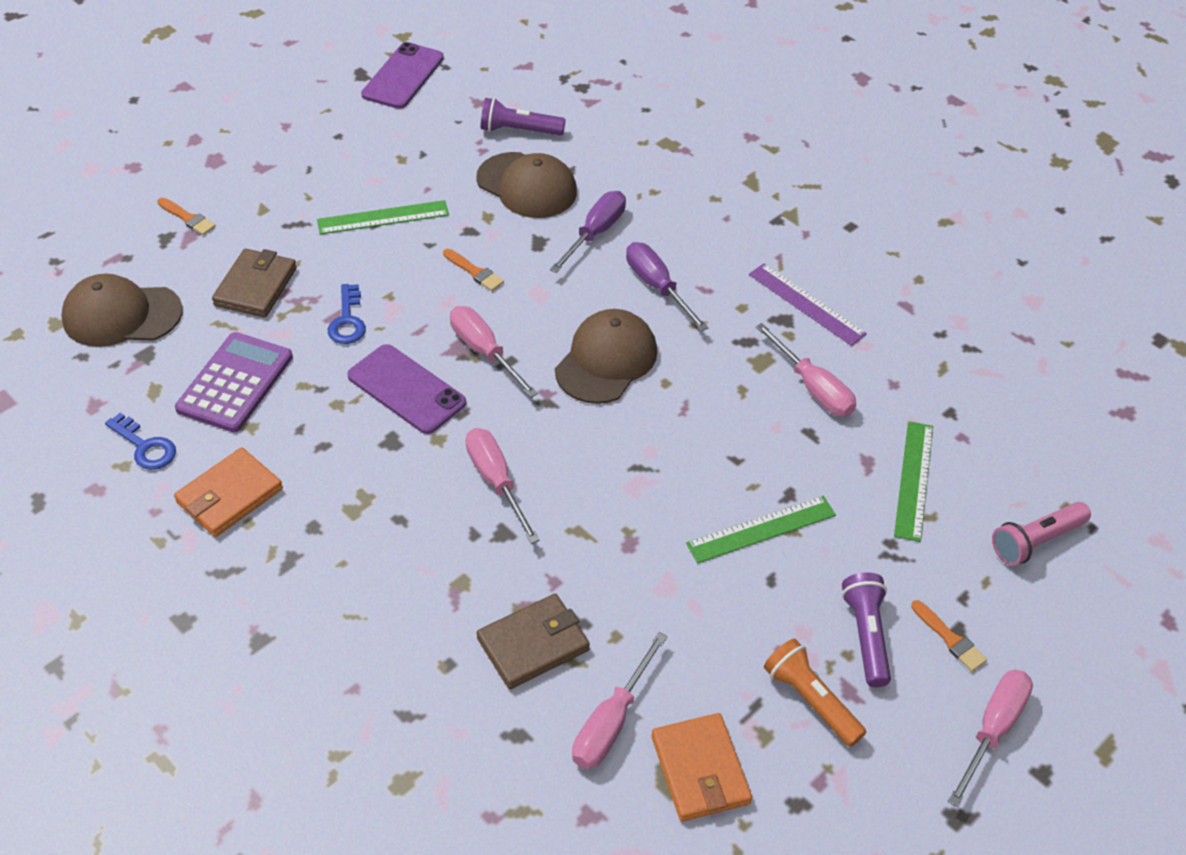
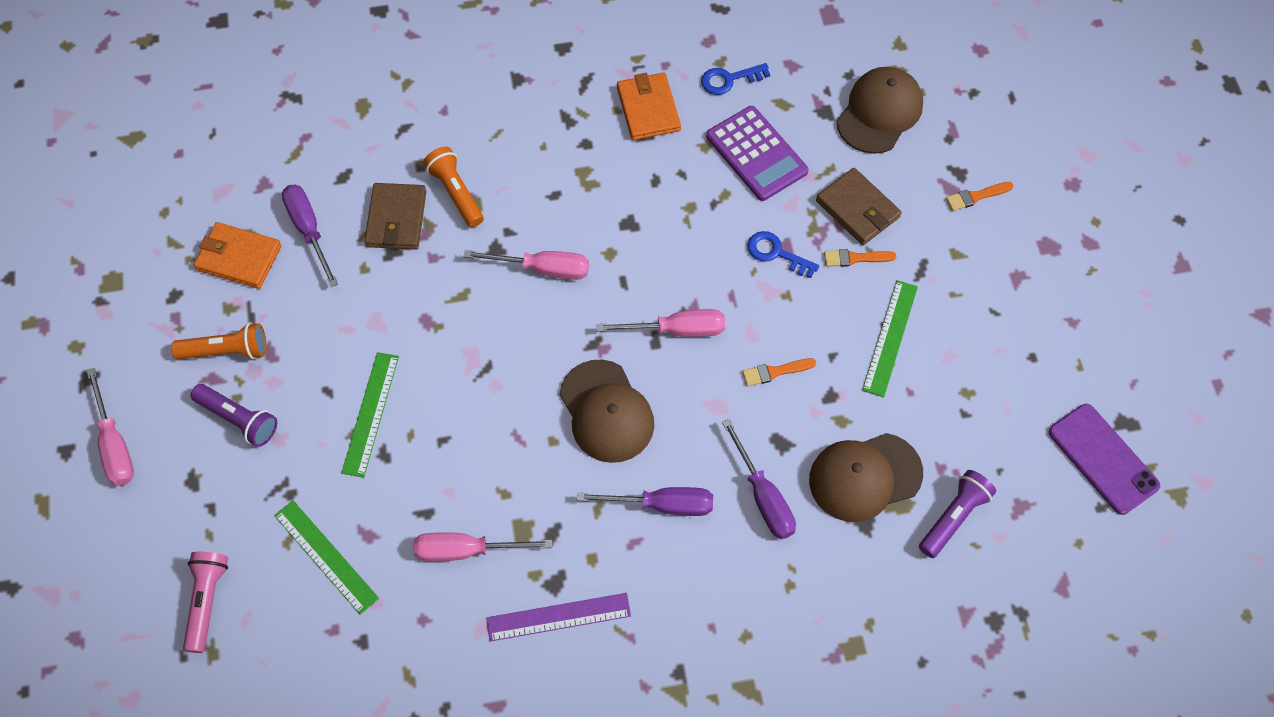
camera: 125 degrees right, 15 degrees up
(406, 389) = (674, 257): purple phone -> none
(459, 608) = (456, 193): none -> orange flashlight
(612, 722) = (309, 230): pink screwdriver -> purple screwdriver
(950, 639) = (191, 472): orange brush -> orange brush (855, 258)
--
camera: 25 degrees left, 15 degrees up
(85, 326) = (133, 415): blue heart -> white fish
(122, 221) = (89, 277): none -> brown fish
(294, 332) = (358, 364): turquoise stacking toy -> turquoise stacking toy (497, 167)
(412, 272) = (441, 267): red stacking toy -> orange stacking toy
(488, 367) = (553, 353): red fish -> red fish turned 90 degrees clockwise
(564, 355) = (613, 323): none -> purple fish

▶ _WHAT YOU WILL DO_: From the entries above, write out only the lines starting at the line that holds "camera: 125 degrees right, 15 degrees up" and ending at the line that holds "(950, 639) = (191, 472): orange", keeping both and matching them exactly.

▶ _OUTPUT OF THE EXERCISE_:
camera: 125 degrees right, 15 degrees up
(406, 389) = (674, 257): purple phone -> none
(459, 608) = (456, 193): none -> orange flashlight
(612, 722) = (309, 230): pink screwdriver -> purple screwdriver
(950, 639) = (191, 472): orange brush -> orange brush (855, 258)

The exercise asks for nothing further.